**PROBLEM**
Copy all lines below containing "trapezoid".

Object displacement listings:

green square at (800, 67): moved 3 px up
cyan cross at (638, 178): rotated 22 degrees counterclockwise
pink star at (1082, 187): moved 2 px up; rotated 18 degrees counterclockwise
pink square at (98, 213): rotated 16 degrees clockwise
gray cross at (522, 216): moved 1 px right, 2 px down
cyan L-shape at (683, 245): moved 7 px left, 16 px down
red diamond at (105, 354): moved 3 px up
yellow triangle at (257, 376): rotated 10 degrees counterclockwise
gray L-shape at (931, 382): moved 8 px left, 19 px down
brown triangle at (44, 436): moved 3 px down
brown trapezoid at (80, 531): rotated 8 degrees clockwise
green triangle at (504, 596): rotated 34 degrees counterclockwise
---
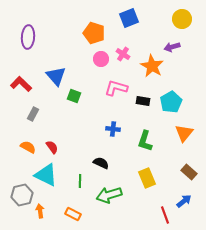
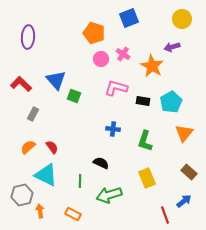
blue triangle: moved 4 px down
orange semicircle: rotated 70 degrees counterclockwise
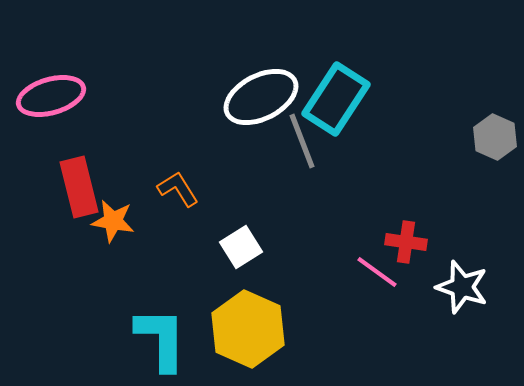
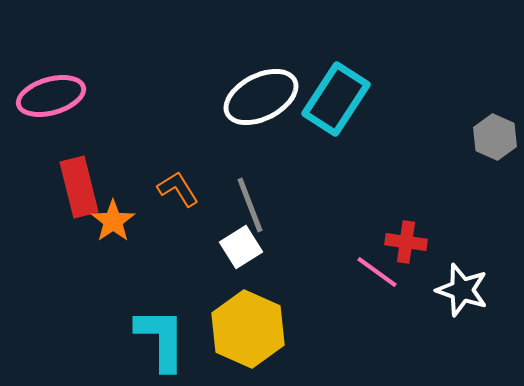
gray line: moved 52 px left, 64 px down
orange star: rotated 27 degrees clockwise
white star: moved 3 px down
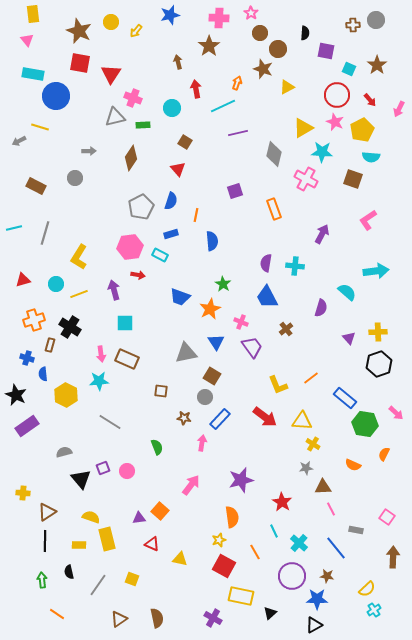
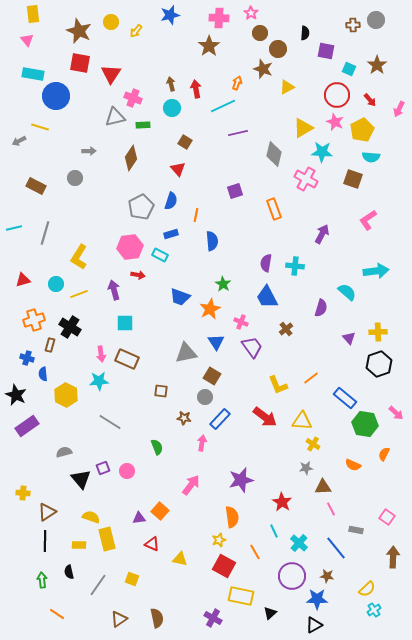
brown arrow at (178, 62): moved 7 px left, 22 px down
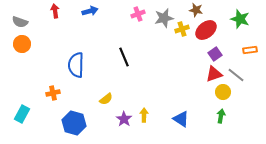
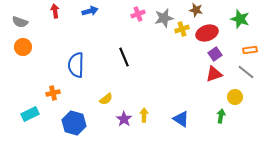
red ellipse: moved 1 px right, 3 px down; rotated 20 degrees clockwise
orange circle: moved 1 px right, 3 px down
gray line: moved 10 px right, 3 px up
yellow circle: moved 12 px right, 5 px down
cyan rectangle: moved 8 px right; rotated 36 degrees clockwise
--
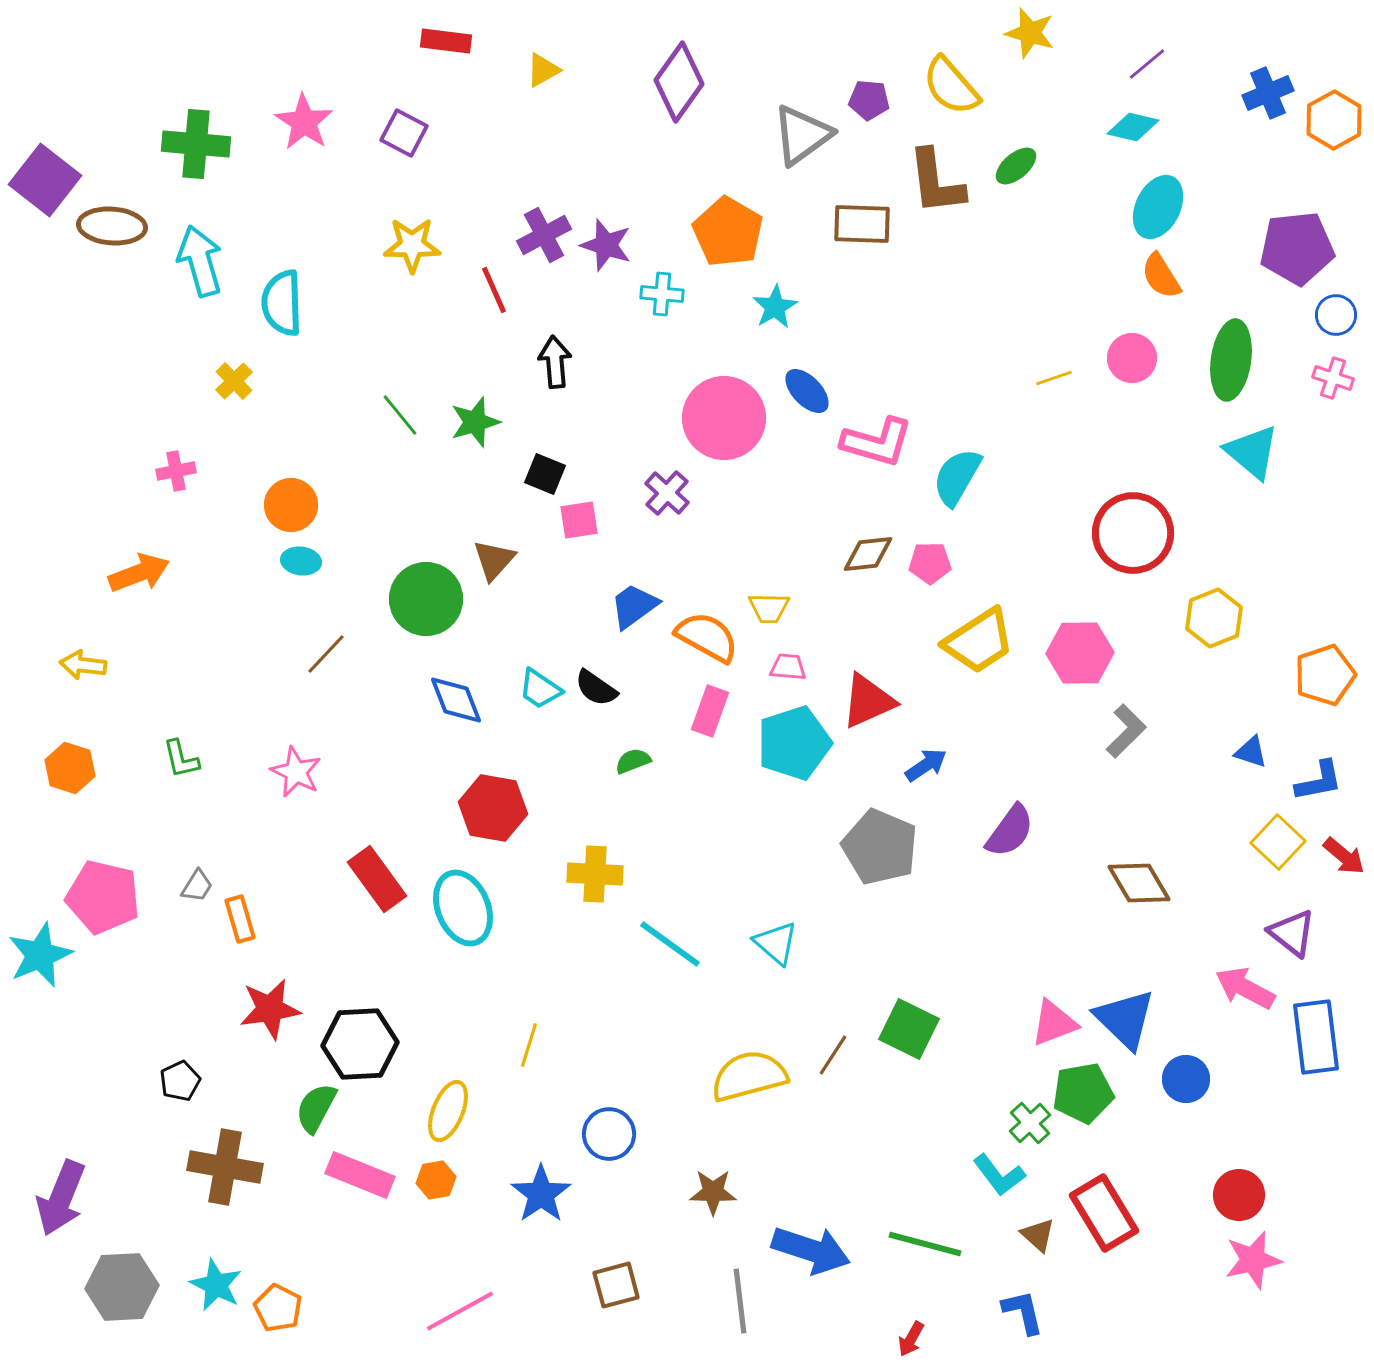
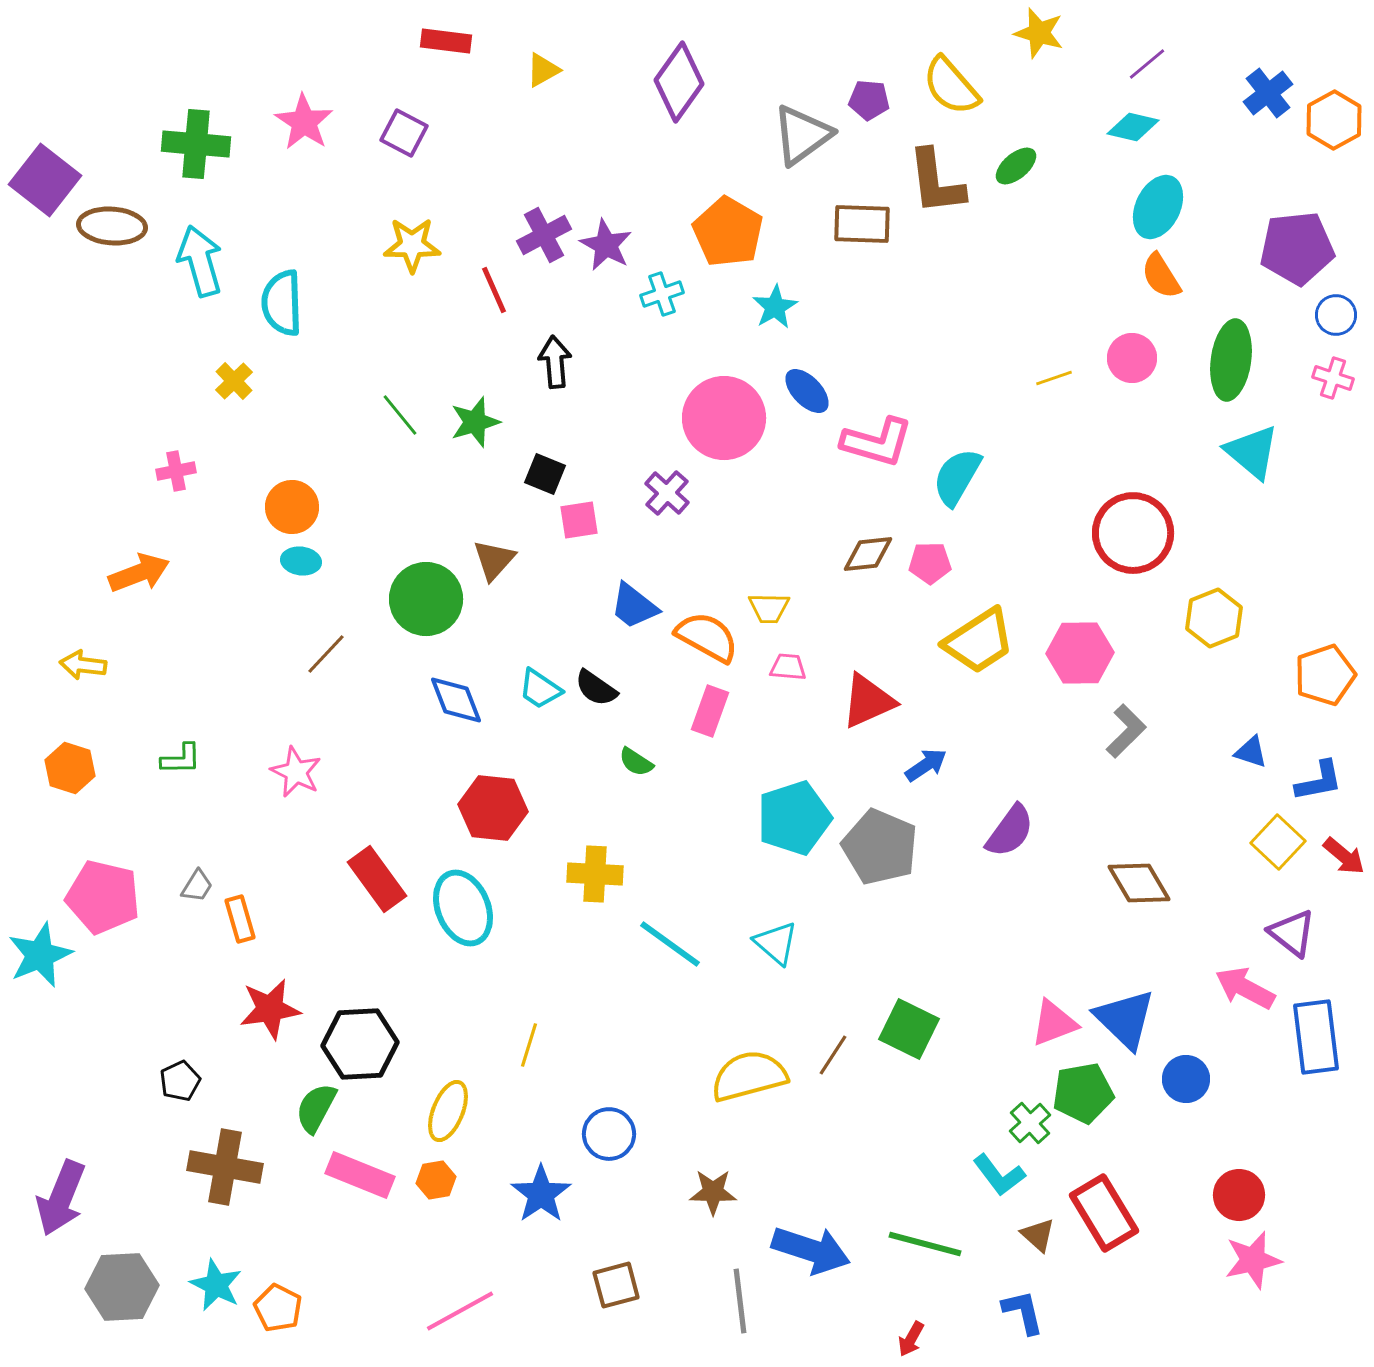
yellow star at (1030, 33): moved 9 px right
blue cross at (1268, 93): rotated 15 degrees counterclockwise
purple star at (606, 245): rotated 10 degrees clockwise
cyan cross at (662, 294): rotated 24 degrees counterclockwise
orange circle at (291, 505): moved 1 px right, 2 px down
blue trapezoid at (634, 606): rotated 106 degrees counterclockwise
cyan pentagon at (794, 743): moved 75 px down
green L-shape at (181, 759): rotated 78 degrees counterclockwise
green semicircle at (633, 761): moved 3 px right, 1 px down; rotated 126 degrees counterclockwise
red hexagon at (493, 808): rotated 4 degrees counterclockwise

**REPLY**
brown trapezoid at (80, 531): rotated 8 degrees clockwise
blue trapezoid at (634, 606): rotated 106 degrees counterclockwise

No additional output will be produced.